## start

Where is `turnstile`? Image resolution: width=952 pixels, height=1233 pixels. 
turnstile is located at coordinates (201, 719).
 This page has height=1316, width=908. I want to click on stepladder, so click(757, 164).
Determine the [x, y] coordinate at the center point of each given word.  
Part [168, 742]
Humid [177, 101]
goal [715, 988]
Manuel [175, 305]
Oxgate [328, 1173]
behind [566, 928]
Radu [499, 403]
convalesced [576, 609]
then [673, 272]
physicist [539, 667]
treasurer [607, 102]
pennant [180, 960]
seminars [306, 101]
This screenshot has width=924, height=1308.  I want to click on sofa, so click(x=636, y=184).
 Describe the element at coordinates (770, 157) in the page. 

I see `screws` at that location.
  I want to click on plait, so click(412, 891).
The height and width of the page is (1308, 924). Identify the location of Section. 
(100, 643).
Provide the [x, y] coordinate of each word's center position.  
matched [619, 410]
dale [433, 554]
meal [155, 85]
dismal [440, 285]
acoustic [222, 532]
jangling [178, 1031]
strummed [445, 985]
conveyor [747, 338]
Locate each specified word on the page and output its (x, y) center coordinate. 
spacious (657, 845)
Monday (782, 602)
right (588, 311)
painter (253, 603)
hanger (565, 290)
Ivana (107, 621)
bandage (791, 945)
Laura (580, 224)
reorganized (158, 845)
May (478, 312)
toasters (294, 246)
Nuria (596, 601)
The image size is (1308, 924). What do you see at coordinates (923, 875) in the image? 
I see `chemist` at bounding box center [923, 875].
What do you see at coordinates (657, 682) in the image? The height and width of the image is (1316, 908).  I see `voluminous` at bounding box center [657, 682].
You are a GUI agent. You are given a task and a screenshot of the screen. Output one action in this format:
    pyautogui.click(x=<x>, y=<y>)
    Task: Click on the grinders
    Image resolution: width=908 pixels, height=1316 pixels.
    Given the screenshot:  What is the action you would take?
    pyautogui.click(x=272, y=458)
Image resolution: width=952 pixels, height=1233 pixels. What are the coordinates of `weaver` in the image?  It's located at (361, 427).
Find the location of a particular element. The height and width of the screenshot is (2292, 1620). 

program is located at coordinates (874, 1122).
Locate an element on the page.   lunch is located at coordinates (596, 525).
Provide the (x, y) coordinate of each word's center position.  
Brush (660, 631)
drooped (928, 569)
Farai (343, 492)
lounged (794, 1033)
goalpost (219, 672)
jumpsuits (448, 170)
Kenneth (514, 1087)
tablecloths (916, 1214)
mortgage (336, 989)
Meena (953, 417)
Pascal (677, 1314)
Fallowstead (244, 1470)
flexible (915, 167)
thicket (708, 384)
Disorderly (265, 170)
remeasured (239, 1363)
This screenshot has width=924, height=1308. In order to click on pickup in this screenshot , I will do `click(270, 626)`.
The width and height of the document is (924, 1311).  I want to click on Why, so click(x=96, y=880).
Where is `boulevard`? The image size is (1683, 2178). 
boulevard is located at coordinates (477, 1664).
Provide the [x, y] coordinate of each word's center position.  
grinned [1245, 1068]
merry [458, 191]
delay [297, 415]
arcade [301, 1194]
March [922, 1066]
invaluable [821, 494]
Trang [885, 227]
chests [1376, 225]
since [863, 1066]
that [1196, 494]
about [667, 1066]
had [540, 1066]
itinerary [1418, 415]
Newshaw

## end

Given problem =>
Convert everything in the entries above, from the line containing "conveyor [747, 338]" down to the line containing "Image resolution: width=952 pixels, height=1233 pixels. What", into a Markdown table with the columns Row and Line. Omit blank lines and include both of those end lines.

Written response =>
| Row | Line |
|---|---|
| 1 | conveyor [747, 338] |
| 2 | Locate each specified word on the page and output its (x, y) center coordinate.  |
| 3 | spacious (657, 845) |
| 4 | Monday (782, 602) |
| 5 | right (588, 311) |
| 6 | painter (253, 603) |
| 7 | hanger (565, 290) |
| 8 | Ivana (107, 621) |
| 9 | bandage (791, 945) |
| 10 | Laura (580, 224) |
| 11 | reorganized (158, 845) |
| 12 | May (478, 312) |
| 13 | toasters (294, 246) |
| 14 | Nuria (596, 601) |
| 15 | The image size is (1308, 924). What do you see at coordinates (923, 875) in the image?  |
| 16 | I see `chemist` at bounding box center [923, 875]. |
| 17 | What do you see at coordinates (657, 682) in the image? The height and width of the image is (1316, 908).  I see `voluminous` at bounding box center [657, 682]. |
| 18 | You are a GUI agent. You are given a task and a screenshot of the screen. Output one action in this format: |
| 19 |     pyautogui.click(x=<x>, y=<y>) |
| 20 |     Task: Click on the grinders |
| 21 |     Image resolution: width=908 pixels, height=1316 pixels. |
| 22 |     Given the screenshot:  What is the action you would take? |
| 23 |     pyautogui.click(x=272, y=458) |
| 24 | Image resolution: width=952 pixels, height=1233 pixels. What are the coordinates of `weaver` in the image?  It's located at (361, 427). |